Give the lines below again exactly, starting with the line that holds "Luciana's layouts: [227,49,428,164]" and going on through the line that holds "Tervia Metrics: [798,266,987,409]".

EXTRACTED INFORMATION Start Marker

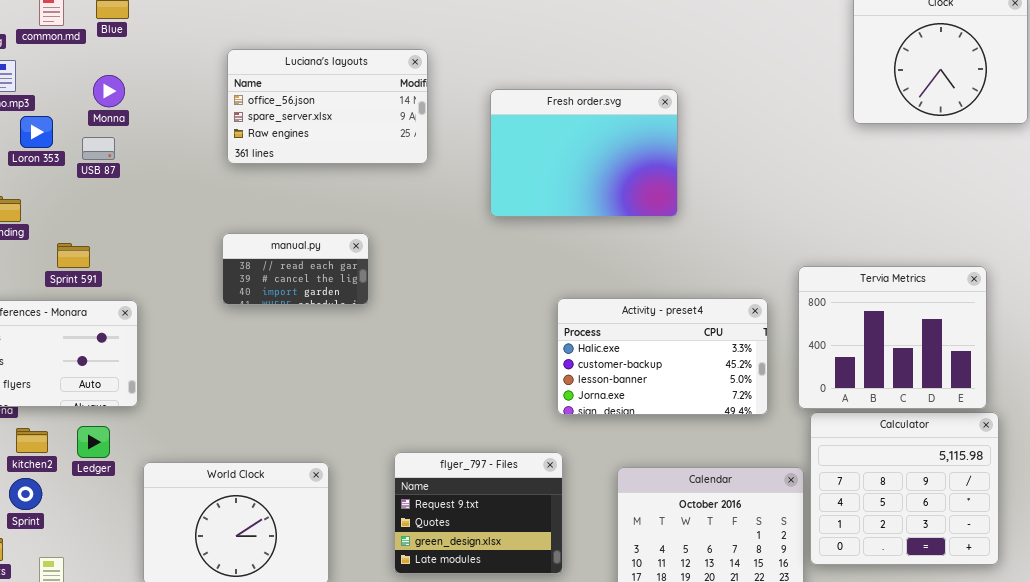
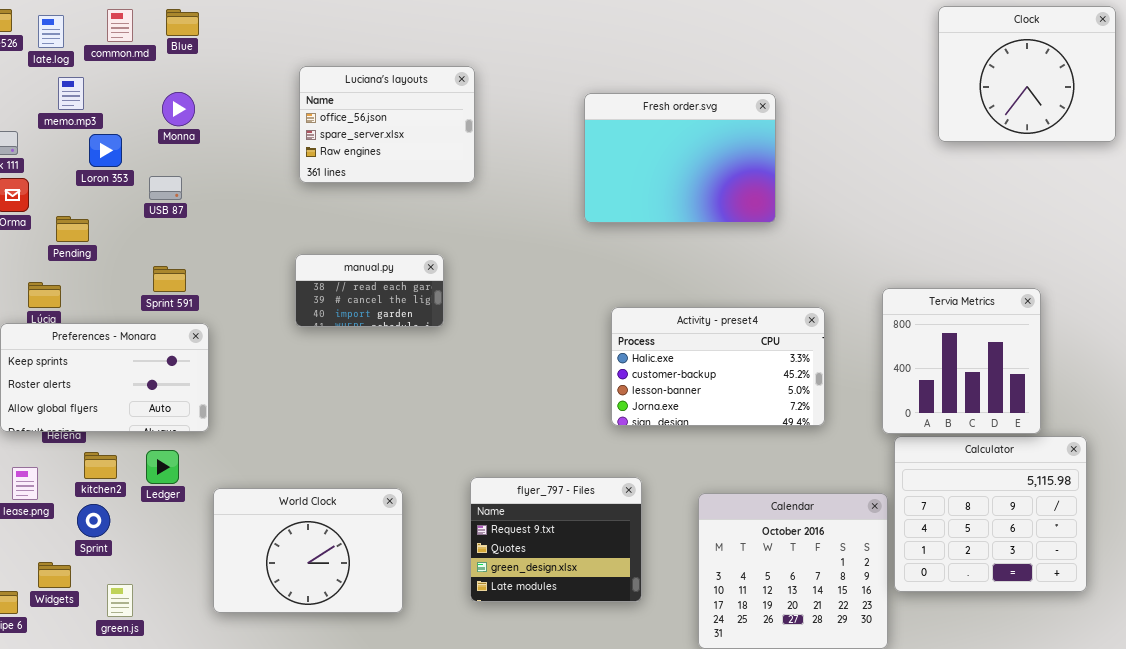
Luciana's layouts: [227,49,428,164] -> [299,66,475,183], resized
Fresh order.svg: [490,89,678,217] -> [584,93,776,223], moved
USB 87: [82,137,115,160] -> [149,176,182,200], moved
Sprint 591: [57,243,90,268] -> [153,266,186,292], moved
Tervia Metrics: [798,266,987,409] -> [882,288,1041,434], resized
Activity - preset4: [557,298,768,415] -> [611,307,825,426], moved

EXTRACTED INFORMATION End Marker
EXTRACTED INFORMATION Start Marker

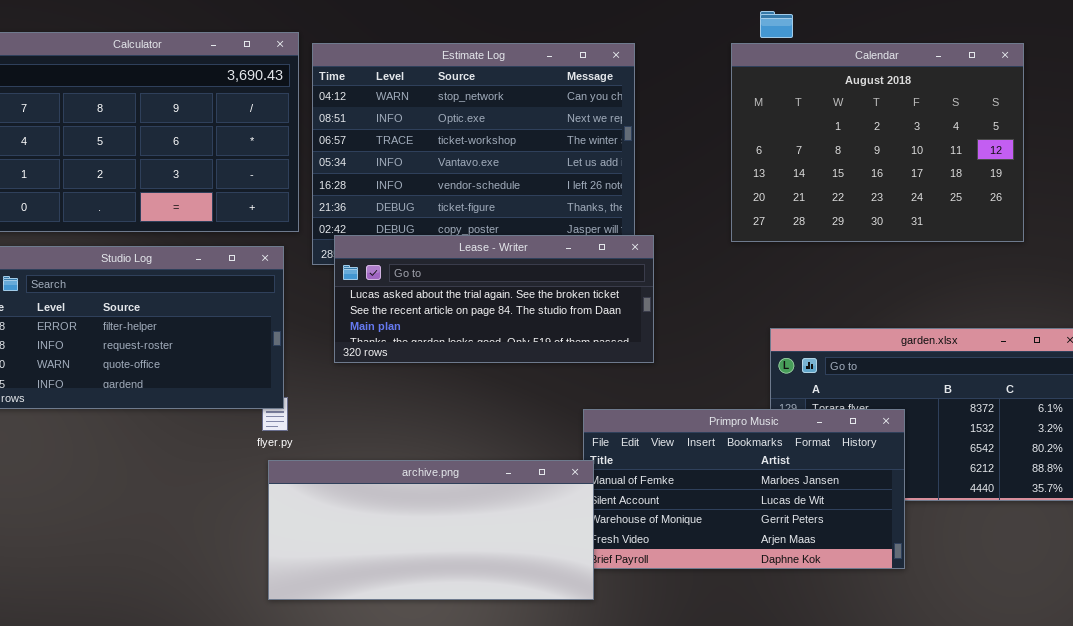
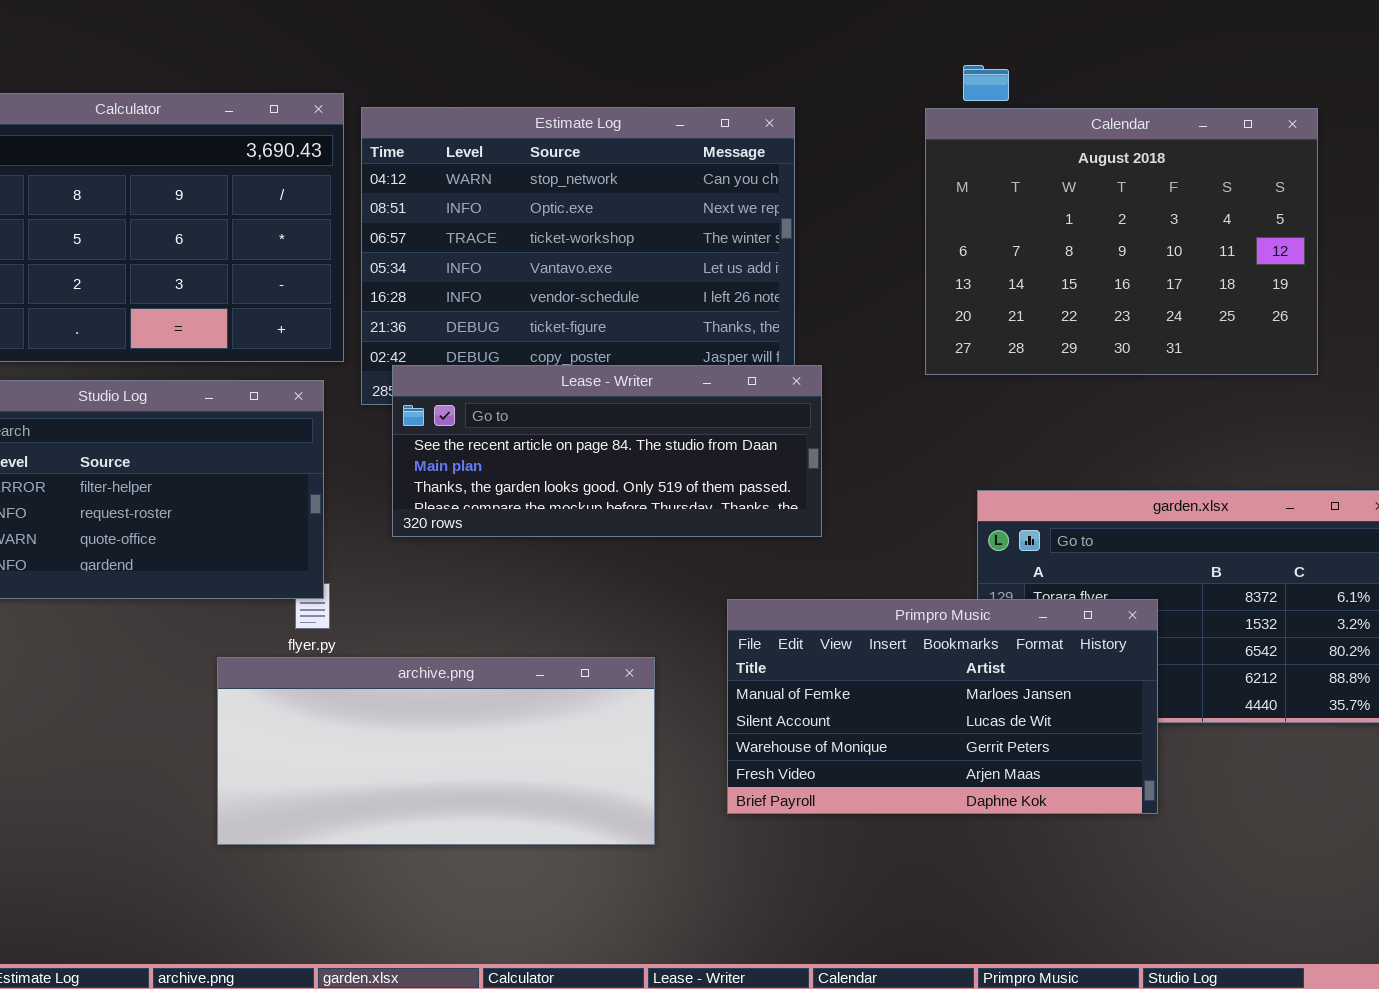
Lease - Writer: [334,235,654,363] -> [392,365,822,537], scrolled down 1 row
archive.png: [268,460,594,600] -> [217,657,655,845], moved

EXTRACTED INFORMATION End Marker
EXTRACTED INFORMATION Start Marker

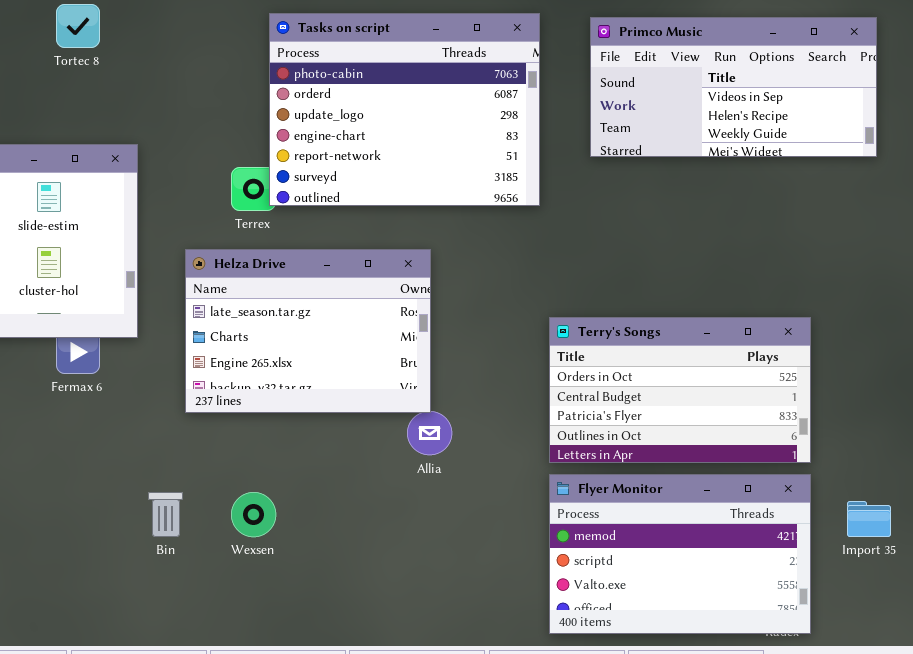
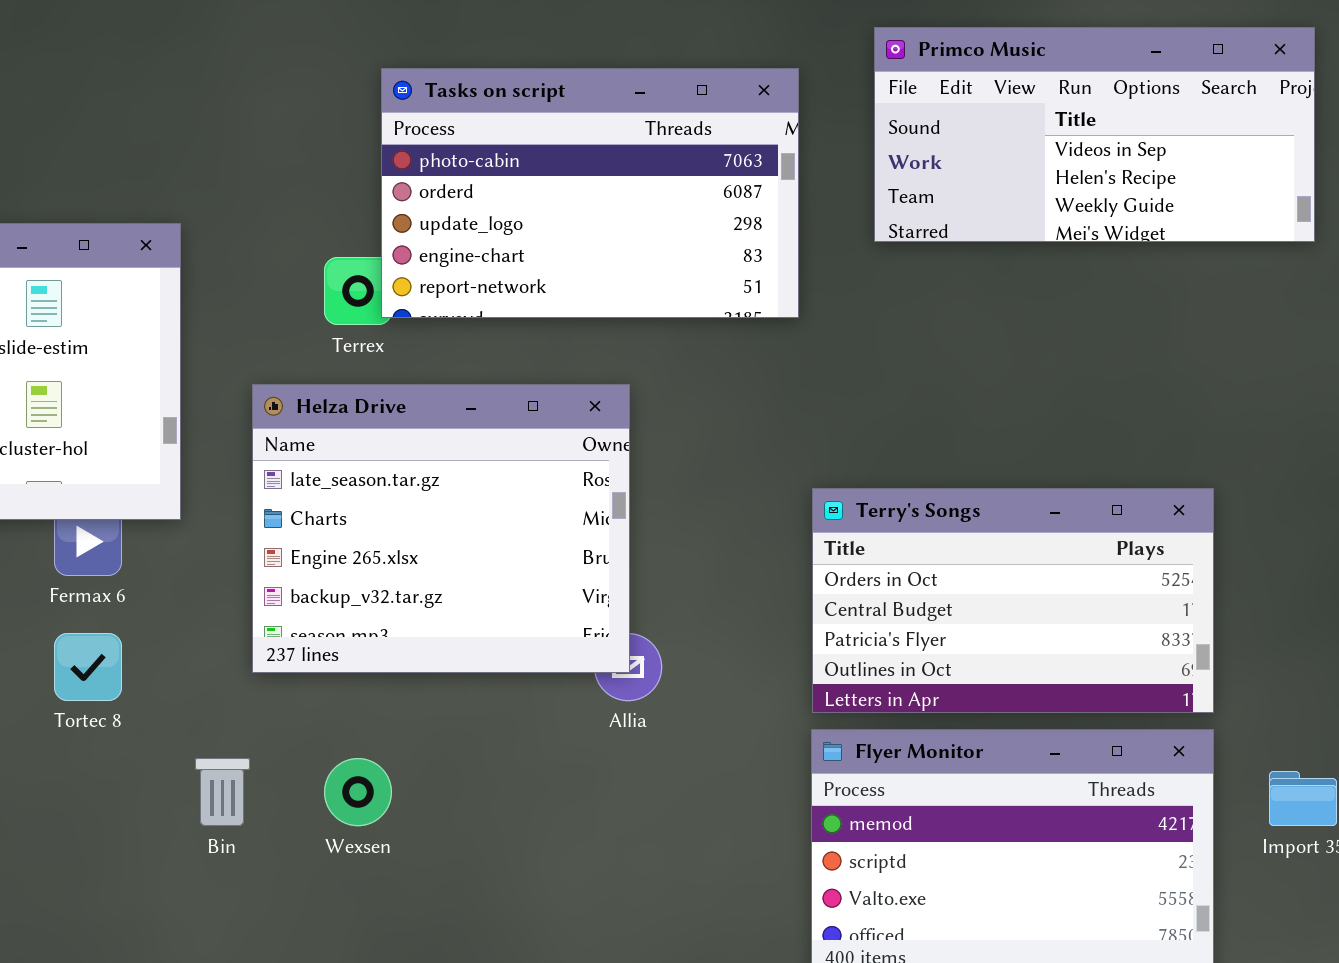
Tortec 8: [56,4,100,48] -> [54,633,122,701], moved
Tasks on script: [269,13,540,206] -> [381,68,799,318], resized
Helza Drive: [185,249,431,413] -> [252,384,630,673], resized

EXTRACTED INFORMATION End Marker

_RESPONSE TO THIS EXERCISE_
Luciana's layouts: [227,49,428,164] -> [299,66,475,183], resized
Fresh order.svg: [490,89,678,217] -> [584,93,776,223], moved
USB 87: [82,137,115,160] -> [149,176,182,200], moved
Sprint 591: [57,243,90,268] -> [153,266,186,292], moved
Tervia Metrics: [798,266,987,409] -> [882,288,1041,434], resized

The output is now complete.